*Exercise materials*.
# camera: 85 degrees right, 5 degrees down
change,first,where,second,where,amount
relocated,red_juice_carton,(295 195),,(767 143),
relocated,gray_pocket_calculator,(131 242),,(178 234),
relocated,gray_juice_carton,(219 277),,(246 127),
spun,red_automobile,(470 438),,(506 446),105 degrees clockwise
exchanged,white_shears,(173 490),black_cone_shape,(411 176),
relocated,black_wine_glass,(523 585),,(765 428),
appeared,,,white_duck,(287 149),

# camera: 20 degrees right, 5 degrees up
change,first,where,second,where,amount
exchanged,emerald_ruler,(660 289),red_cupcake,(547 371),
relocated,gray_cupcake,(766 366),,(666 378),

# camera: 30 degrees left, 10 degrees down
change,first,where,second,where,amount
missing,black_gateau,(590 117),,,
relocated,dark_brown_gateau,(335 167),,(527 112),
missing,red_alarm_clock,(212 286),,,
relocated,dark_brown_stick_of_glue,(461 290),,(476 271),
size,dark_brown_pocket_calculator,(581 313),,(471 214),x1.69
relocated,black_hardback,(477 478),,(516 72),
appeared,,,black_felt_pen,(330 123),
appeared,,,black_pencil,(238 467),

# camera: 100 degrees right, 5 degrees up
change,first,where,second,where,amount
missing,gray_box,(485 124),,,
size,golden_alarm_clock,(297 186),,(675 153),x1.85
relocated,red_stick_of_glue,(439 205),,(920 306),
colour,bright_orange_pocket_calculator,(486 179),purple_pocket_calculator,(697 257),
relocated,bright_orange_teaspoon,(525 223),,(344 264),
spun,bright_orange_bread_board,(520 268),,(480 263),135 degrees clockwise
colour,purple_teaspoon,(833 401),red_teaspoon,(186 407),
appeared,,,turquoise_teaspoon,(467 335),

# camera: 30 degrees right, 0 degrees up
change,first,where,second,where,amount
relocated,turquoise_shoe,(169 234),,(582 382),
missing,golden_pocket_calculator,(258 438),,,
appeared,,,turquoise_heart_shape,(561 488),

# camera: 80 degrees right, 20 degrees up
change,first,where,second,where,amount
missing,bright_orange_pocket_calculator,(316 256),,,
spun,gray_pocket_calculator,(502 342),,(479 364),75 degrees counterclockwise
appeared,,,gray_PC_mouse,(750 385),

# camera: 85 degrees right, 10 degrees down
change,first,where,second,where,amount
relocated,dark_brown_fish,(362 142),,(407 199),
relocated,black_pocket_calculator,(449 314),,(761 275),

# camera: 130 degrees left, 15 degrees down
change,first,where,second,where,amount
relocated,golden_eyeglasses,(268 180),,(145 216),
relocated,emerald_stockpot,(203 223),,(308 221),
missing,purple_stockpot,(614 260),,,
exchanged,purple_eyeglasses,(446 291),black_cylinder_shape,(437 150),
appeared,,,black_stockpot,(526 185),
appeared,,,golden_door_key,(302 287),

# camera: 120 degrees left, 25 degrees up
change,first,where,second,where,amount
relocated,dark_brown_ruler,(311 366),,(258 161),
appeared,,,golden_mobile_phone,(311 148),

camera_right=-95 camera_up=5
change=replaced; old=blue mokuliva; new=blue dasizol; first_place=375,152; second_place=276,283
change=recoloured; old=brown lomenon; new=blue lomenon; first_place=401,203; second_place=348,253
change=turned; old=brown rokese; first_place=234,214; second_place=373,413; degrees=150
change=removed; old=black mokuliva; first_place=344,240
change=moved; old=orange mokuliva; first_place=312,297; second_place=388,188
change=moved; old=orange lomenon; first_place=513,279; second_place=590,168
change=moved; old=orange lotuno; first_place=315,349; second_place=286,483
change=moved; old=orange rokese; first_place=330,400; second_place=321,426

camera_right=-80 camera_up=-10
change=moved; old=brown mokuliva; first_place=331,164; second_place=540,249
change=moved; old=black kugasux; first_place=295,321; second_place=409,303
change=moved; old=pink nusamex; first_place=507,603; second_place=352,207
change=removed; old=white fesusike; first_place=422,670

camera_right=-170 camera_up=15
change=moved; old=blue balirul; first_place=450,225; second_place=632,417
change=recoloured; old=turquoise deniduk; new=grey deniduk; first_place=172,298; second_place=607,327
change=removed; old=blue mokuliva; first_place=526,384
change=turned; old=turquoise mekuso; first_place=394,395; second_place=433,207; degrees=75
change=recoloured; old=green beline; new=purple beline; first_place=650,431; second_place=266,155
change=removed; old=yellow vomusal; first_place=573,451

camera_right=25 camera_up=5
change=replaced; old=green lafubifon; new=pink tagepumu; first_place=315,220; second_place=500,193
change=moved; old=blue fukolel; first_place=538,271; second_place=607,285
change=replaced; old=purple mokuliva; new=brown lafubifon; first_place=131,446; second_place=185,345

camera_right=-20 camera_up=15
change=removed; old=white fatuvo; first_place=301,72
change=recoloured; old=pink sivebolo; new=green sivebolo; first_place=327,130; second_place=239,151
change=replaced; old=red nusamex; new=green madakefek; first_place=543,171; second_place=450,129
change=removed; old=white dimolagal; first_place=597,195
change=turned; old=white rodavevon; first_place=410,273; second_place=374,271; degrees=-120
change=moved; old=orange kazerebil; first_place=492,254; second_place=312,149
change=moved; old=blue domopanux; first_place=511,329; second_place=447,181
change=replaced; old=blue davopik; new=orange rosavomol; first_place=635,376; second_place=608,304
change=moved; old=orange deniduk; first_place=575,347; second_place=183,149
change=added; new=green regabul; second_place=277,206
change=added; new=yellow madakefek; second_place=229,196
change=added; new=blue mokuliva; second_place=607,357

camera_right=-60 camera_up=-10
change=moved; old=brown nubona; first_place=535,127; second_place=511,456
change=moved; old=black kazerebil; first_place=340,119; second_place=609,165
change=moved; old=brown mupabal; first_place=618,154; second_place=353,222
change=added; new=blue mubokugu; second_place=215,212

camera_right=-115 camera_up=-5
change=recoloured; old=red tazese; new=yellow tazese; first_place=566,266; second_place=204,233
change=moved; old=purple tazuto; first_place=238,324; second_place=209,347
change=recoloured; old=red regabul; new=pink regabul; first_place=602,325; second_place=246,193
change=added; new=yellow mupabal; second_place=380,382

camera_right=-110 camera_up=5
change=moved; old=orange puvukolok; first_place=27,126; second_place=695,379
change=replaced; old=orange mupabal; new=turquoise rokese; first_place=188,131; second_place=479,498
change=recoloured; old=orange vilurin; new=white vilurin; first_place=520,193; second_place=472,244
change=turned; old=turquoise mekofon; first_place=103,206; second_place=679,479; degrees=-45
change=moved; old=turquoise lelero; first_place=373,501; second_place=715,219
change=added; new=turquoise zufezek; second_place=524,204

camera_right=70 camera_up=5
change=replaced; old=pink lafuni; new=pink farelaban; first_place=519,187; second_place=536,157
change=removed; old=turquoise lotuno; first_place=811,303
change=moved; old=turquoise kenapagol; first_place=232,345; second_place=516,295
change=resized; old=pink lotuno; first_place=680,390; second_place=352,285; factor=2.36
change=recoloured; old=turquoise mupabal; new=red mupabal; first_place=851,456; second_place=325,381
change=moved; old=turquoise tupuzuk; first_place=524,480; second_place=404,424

*Problem description*. Where a line of the data above includes "lomenon", copy that line.

*Exercise response*.
change=recoloured; old=brown lomenon; new=blue lomenon; first_place=401,203; second_place=348,253
change=moved; old=orange lomenon; first_place=513,279; second_place=590,168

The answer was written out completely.